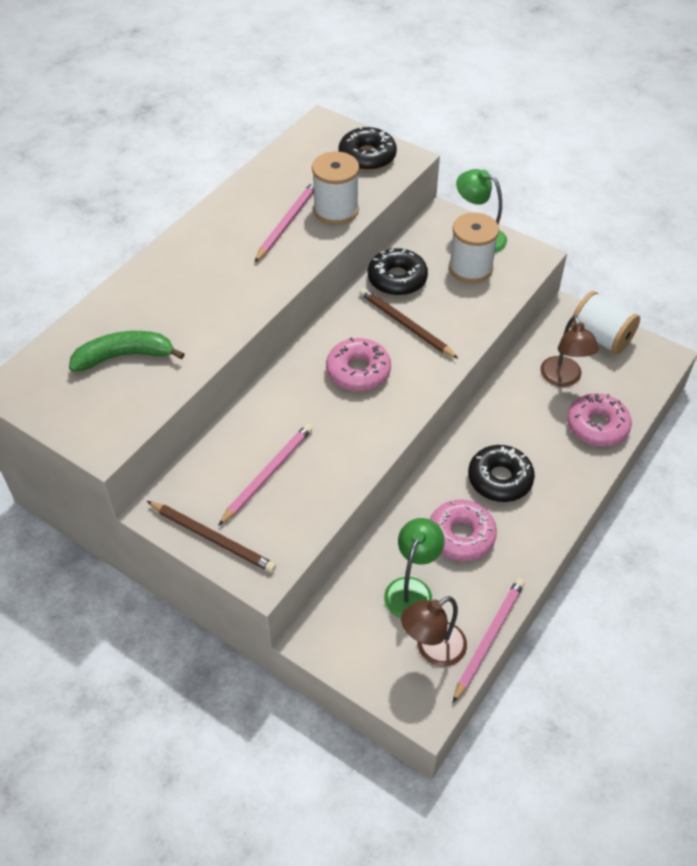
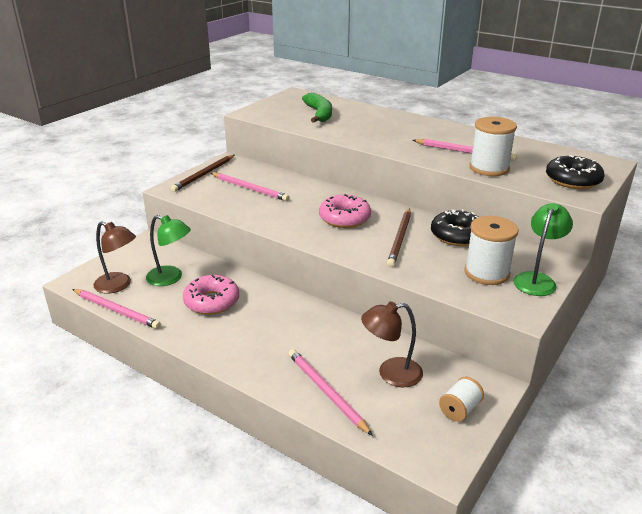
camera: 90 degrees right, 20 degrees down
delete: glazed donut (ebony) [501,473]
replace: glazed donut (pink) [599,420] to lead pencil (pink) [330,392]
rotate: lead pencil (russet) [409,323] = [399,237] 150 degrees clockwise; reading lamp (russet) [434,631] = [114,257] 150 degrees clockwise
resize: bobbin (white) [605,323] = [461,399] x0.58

---

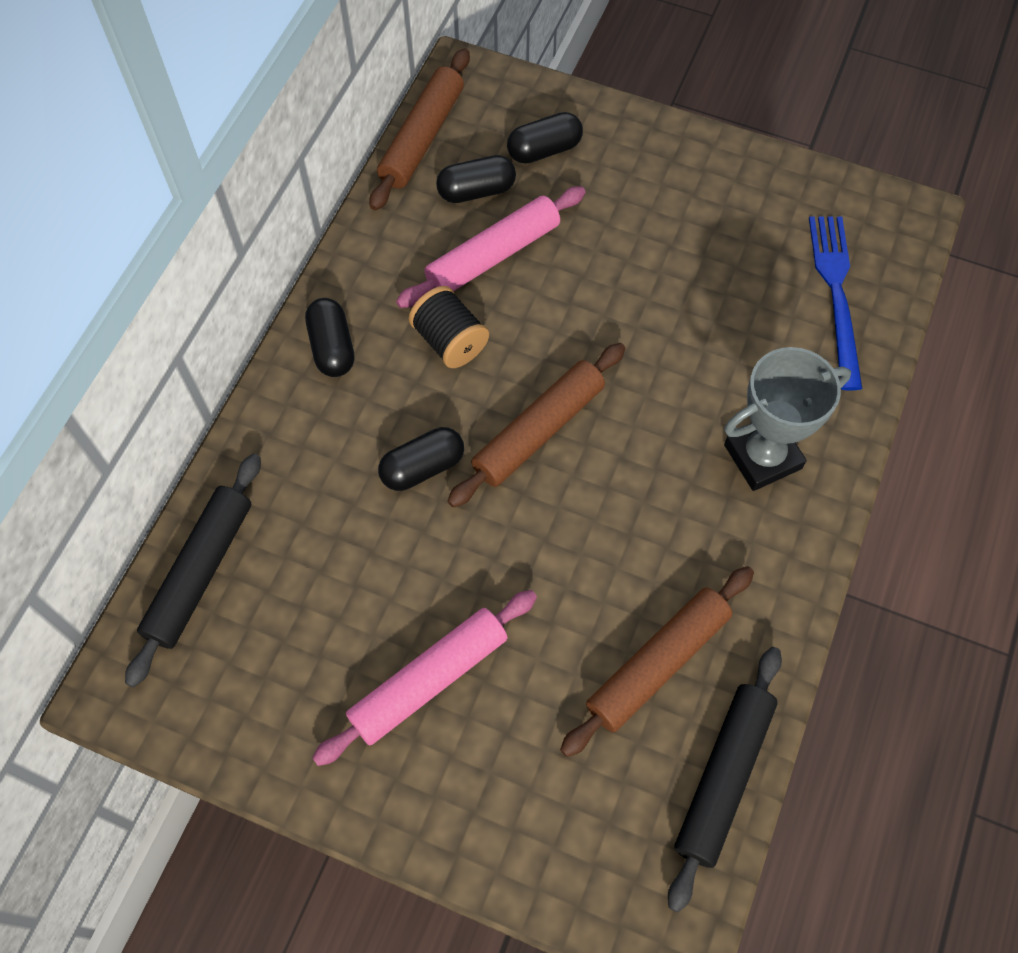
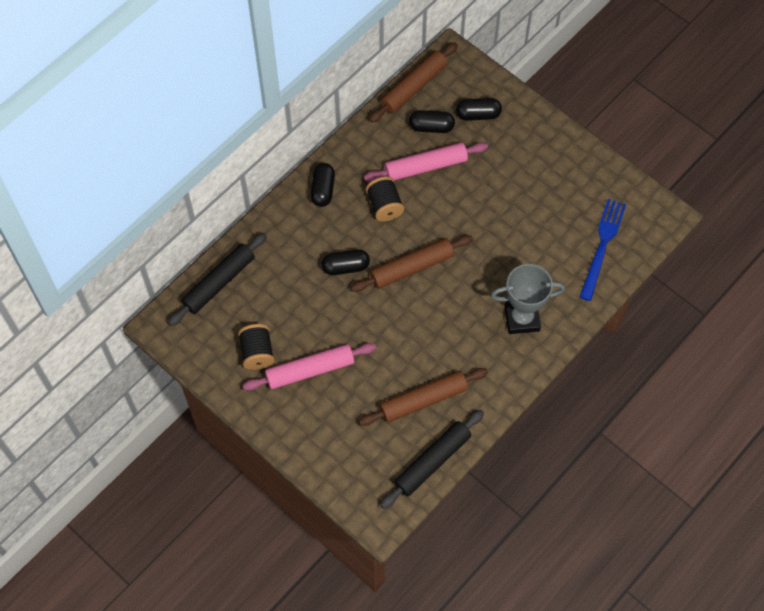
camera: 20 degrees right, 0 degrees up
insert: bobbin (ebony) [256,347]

### Work to complete
State the number of lines of the preceding material in which the word "pencil" is found, and nothing more.

### Exercise answer
2